[Dataset items]
== == ==

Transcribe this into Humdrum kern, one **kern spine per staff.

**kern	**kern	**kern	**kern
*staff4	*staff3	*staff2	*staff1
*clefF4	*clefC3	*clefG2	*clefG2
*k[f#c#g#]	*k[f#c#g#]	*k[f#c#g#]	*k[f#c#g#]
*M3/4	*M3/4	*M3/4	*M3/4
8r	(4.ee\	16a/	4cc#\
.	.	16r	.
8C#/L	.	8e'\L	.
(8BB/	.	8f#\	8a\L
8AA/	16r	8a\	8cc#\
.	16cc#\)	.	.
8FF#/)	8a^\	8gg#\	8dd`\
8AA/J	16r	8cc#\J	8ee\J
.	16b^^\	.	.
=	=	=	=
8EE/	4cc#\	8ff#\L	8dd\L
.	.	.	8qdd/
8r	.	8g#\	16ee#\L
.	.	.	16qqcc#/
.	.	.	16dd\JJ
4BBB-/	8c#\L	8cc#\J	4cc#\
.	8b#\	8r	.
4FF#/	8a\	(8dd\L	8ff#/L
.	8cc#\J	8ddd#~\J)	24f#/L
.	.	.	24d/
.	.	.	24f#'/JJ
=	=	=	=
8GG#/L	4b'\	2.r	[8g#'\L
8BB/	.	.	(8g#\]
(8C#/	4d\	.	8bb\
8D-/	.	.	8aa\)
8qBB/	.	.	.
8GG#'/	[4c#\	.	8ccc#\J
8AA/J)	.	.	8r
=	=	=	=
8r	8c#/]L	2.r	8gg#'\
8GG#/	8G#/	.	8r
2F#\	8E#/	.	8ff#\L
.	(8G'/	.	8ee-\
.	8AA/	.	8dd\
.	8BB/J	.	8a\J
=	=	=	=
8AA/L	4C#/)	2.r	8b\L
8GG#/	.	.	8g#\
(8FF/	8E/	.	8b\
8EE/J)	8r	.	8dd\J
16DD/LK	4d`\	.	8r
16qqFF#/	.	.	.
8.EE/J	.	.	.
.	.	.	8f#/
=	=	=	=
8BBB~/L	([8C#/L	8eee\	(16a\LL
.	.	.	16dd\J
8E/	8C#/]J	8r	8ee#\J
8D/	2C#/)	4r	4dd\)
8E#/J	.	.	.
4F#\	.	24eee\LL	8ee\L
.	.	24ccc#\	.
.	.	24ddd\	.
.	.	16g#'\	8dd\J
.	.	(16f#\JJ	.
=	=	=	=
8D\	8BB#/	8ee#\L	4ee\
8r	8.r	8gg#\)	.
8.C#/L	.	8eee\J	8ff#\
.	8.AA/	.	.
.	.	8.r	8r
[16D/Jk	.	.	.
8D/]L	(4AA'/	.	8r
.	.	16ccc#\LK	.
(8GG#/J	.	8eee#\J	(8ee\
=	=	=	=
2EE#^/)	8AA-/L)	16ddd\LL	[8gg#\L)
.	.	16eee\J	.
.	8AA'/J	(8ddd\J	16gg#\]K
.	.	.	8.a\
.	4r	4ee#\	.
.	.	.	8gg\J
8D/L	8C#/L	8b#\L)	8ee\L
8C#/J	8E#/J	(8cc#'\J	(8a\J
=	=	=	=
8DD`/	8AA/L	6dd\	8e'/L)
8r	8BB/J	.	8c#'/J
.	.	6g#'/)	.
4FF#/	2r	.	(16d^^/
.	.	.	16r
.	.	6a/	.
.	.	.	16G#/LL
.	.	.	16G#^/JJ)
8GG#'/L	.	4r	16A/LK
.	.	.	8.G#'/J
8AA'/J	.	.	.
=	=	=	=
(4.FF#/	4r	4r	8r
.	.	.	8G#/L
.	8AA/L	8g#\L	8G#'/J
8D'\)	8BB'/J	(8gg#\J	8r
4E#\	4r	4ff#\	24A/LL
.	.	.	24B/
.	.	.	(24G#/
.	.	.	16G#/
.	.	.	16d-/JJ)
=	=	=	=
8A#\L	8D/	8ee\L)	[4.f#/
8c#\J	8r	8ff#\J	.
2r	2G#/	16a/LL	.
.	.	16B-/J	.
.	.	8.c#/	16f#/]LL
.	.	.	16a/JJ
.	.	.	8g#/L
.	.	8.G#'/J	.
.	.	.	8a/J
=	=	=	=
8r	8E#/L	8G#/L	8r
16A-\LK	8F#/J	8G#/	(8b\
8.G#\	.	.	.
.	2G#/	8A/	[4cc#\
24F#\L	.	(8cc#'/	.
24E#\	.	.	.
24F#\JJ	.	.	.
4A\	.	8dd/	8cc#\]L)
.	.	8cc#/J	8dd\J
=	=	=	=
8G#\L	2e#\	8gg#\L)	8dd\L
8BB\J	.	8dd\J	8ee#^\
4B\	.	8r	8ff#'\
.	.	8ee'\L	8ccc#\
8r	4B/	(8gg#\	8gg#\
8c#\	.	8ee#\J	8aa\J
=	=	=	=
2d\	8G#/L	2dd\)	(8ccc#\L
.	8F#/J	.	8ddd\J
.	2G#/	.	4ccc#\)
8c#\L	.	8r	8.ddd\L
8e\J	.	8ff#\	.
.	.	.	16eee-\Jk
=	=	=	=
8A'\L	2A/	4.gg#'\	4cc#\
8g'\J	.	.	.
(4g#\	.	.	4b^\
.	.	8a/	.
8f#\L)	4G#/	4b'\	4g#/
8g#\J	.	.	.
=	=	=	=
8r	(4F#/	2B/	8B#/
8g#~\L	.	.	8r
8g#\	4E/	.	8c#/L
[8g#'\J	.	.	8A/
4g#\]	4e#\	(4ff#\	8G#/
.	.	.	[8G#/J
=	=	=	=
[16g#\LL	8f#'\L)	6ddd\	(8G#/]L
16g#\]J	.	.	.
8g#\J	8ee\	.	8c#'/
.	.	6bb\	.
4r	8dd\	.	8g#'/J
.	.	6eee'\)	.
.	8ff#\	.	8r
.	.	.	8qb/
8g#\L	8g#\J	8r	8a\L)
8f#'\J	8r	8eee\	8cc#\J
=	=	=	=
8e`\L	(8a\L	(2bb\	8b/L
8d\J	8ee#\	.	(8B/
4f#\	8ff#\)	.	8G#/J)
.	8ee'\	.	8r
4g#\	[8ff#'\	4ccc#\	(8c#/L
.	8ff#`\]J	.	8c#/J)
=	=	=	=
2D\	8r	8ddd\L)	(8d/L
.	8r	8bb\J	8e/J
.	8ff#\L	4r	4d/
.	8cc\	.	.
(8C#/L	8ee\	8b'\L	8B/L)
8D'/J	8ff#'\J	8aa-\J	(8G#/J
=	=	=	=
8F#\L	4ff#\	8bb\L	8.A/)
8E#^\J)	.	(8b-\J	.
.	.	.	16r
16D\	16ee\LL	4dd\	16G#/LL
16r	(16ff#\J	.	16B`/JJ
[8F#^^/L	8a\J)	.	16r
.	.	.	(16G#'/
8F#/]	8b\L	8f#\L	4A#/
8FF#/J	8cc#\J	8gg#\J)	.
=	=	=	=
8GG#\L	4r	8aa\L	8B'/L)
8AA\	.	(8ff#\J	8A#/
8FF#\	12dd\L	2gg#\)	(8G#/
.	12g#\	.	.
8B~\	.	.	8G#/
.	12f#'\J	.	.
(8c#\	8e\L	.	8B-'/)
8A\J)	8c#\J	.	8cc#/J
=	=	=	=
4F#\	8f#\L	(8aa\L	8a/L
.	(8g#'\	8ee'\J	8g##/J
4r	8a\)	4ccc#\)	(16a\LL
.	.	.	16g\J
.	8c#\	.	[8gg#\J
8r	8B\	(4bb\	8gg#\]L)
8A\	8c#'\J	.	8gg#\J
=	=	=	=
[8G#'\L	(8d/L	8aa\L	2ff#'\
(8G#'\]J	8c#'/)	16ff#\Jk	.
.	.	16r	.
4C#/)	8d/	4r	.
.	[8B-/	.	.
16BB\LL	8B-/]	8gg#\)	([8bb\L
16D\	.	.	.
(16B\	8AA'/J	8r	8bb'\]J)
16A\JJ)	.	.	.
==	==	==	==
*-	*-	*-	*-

== == ==

TASK GOAL: How many lines in the items above contain the string "kern", matching case exactly? Reply with the number alone.

THE REPLY: 2